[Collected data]
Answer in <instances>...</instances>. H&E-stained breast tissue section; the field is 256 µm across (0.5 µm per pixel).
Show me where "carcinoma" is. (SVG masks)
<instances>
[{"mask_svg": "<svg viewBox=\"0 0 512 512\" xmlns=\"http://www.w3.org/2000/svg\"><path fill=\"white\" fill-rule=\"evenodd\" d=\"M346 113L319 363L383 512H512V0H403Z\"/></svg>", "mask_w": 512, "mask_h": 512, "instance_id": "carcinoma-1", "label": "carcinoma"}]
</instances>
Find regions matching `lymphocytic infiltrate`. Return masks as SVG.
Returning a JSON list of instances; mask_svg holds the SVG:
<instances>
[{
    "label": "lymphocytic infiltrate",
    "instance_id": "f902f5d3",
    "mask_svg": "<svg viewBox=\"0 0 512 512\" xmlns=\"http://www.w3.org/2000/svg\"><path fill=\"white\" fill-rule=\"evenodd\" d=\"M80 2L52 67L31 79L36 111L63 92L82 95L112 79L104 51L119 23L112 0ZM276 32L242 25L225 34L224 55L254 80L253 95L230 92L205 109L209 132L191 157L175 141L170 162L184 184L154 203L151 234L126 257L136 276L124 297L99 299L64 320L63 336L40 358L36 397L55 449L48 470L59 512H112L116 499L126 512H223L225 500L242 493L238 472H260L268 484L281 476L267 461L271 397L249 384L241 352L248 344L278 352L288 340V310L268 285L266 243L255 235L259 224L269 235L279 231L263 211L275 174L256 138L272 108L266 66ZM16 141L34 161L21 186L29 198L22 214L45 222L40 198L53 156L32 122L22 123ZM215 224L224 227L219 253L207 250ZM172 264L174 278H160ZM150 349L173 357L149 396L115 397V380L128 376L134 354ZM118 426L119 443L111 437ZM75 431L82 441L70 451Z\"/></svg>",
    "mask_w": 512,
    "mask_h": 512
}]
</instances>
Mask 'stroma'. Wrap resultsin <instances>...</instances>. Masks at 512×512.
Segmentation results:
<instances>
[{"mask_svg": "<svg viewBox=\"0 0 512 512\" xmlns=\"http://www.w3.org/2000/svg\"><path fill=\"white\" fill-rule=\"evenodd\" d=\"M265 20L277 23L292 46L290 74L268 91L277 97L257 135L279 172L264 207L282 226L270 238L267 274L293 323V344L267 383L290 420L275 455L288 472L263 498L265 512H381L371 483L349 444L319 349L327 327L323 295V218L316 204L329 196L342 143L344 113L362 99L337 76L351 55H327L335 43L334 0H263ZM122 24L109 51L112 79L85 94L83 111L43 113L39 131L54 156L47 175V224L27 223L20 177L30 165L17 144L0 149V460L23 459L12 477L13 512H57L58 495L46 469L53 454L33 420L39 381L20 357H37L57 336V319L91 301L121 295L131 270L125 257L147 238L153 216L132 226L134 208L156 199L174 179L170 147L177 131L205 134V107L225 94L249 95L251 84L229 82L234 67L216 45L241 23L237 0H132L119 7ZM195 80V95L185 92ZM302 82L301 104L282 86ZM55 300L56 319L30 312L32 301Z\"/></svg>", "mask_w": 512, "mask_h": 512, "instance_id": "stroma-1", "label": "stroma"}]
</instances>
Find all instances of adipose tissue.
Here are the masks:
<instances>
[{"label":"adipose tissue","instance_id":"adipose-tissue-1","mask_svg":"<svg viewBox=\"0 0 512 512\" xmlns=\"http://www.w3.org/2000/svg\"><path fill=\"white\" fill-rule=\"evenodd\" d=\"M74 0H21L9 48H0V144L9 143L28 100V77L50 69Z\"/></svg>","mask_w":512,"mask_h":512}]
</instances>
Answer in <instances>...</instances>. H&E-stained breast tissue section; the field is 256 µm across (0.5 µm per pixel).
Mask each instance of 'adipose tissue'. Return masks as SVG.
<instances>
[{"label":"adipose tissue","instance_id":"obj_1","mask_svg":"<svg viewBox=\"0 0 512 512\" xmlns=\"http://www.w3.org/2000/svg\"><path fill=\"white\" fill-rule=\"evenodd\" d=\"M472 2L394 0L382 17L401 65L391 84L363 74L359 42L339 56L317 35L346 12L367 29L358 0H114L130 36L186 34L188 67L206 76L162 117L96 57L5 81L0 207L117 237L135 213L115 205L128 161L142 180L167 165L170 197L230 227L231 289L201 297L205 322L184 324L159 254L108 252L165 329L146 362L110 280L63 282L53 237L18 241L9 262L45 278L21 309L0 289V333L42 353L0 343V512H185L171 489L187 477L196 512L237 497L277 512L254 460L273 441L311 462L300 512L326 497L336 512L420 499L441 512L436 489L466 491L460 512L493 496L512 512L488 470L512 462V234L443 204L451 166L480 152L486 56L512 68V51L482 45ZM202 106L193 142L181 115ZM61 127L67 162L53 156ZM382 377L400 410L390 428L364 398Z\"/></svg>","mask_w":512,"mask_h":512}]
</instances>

The exercise
Output each entry precisely as given.

Problem solution
Answer in <instances>...</instances>. H&E-stained breast tissue section; the field is 256 µm across (0.5 µm per pixel).
Show me where "carcinoma" is. (SVG masks)
<instances>
[{"mask_svg": "<svg viewBox=\"0 0 512 512\" xmlns=\"http://www.w3.org/2000/svg\"><path fill=\"white\" fill-rule=\"evenodd\" d=\"M346 113L319 363L383 512H512V0H403Z\"/></svg>", "mask_w": 512, "mask_h": 512, "instance_id": "carcinoma-1", "label": "carcinoma"}]
</instances>
Find regions matching `lymphocytic infiltrate`. Return masks as SVG.
Returning a JSON list of instances; mask_svg holds the SVG:
<instances>
[{
    "label": "lymphocytic infiltrate",
    "instance_id": "f902f5d3",
    "mask_svg": "<svg viewBox=\"0 0 512 512\" xmlns=\"http://www.w3.org/2000/svg\"><path fill=\"white\" fill-rule=\"evenodd\" d=\"M80 2L52 67L31 79L36 111L63 92L82 95L112 79L104 51L119 23L112 0ZM276 32L242 25L225 34L224 55L254 80L253 95L230 92L205 109L209 132L191 157L175 141L170 162L184 184L154 203L151 234L126 257L136 276L124 297L99 299L64 320L63 336L40 358L36 397L55 449L48 470L59 512H112L116 499L126 512H223L225 500L242 493L238 472H260L268 484L281 476L267 461L271 397L249 384L241 352L248 344L278 352L288 340V310L268 285L266 243L255 235L259 224L269 235L279 231L263 211L275 174L256 138L272 108L266 66ZM16 141L34 161L21 186L29 198L22 214L45 222L40 198L53 156L32 122L22 123ZM215 224L224 227L219 253L207 250ZM172 264L174 278H160ZM150 349L173 357L149 396L115 397V380L128 376L134 354ZM118 426L119 443L111 437ZM75 431L82 441L70 451Z\"/></svg>",
    "mask_w": 512,
    "mask_h": 512
}]
</instances>
Mask 'stroma'. Wrap resultsin <instances>...</instances>. Masks at 512×512.
Segmentation results:
<instances>
[{"mask_svg": "<svg viewBox=\"0 0 512 512\" xmlns=\"http://www.w3.org/2000/svg\"><path fill=\"white\" fill-rule=\"evenodd\" d=\"M265 20L277 23L292 46L290 74L268 91L277 97L257 135L279 172L264 207L282 226L270 238L267 274L293 323V344L267 383L290 420L275 455L288 472L263 498L265 512H381L371 483L349 444L319 349L327 327L323 295V218L316 204L329 196L342 143L344 113L362 99L337 76L351 55H327L335 43L334 0H263ZM122 24L109 51L112 79L85 94L83 111L43 113L39 131L54 156L47 175V224L27 223L20 177L30 165L17 144L0 149V460L23 459L12 477L13 512H57L58 495L46 469L53 454L33 420L39 381L20 357H37L57 336V319L91 301L121 295L131 270L125 257L147 238L153 216L132 226L134 208L156 199L174 179L170 147L177 131L205 134V107L225 94L249 95L251 84L229 82L234 67L216 45L241 23L237 0H132L119 7ZM195 80V95L185 92ZM302 82L301 104L282 86ZM55 300L56 319L30 312L32 301Z\"/></svg>", "mask_w": 512, "mask_h": 512, "instance_id": "stroma-1", "label": "stroma"}]
</instances>
Find all instances of adipose tissue.
Here are the masks:
<instances>
[{"label":"adipose tissue","instance_id":"adipose-tissue-1","mask_svg":"<svg viewBox=\"0 0 512 512\" xmlns=\"http://www.w3.org/2000/svg\"><path fill=\"white\" fill-rule=\"evenodd\" d=\"M74 0H21L9 48H0V144L9 143L28 100V77L50 69Z\"/></svg>","mask_w":512,"mask_h":512}]
</instances>
Answer in <instances>...</instances>. H&E-stained breast tissue section; the field is 256 µm across (0.5 µm per pixel).
Mask each instance of 'adipose tissue'. Return masks as SVG.
<instances>
[{"label":"adipose tissue","instance_id":"obj_1","mask_svg":"<svg viewBox=\"0 0 512 512\" xmlns=\"http://www.w3.org/2000/svg\"><path fill=\"white\" fill-rule=\"evenodd\" d=\"M472 2L394 0L382 17L401 65L391 84L363 74L359 42L339 56L317 35L346 12L367 29L358 0H114L130 36L186 34L188 67L206 76L162 117L96 57L5 81L0 207L117 237L135 213L115 205L128 161L142 180L167 165L170 197L230 227L231 289L201 297L205 322L184 324L159 254L108 252L165 329L146 362L110 280L63 282L53 237L18 241L9 262L45 278L21 309L0 289V333L42 353L0 343V512H185L171 489L187 477L196 512L237 497L277 512L254 460L273 441L311 462L300 512L326 497L336 512L420 499L441 512L436 489L466 491L460 512L493 496L512 512L488 470L512 462V234L443 204L451 166L480 152L486 56L512 68V51L482 45ZM202 106L193 142L181 115ZM61 127L67 162L53 156ZM382 377L400 410L390 428L364 398Z\"/></svg>","mask_w":512,"mask_h":512}]
</instances>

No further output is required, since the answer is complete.